> **Exercise aim**
Rewrite the lines of each item, replacing "px" with "pixels" and changing nothing else. Leave out the pictures.

> **Stored rows**
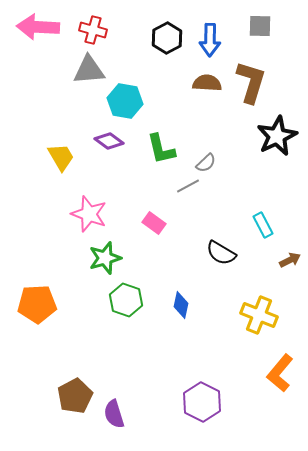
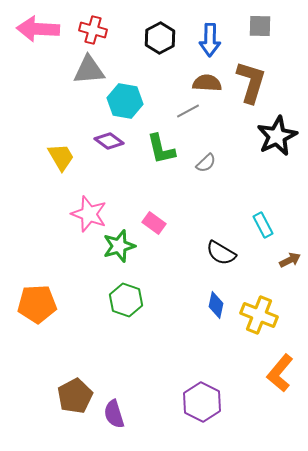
pink arrow: moved 2 px down
black hexagon: moved 7 px left
gray line: moved 75 px up
green star: moved 14 px right, 12 px up
blue diamond: moved 35 px right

> **Reply**
pink arrow: moved 2 pixels down
black hexagon: moved 7 pixels left
gray line: moved 75 pixels up
green star: moved 14 pixels right, 12 pixels up
blue diamond: moved 35 pixels right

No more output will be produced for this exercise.